TASK GOAL:
Print the whole listing again exactly as it stands, leaving out any images.

RAW DATA:

----------

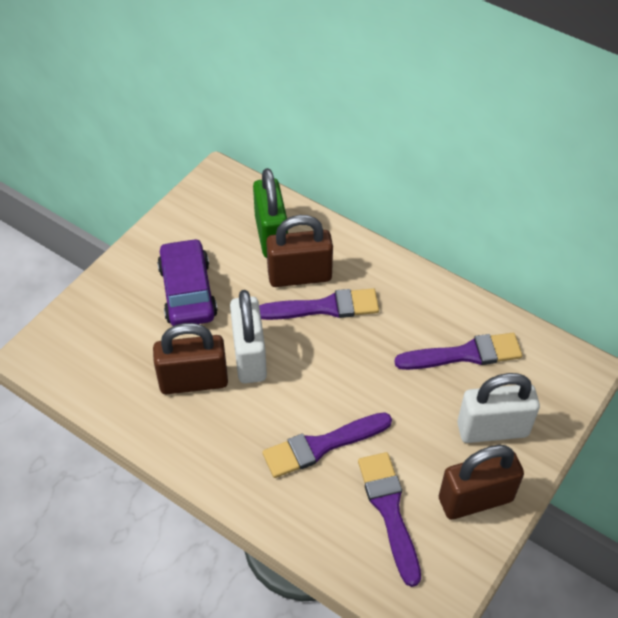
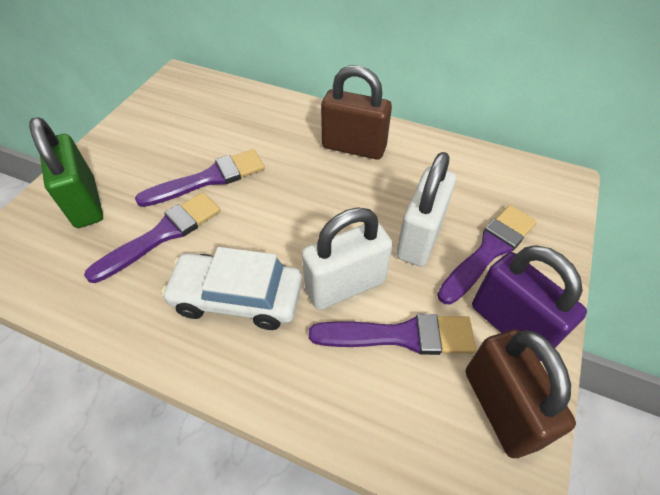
brown padlock: 3 -> 2
purple car: 1 -> 0
purple padlock: 0 -> 1
white car: 0 -> 1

----------

SOLUTION FOR THIS EXERCISE:
brown padlock: 3 -> 2
purple car: 1 -> 0
purple padlock: 0 -> 1
white car: 0 -> 1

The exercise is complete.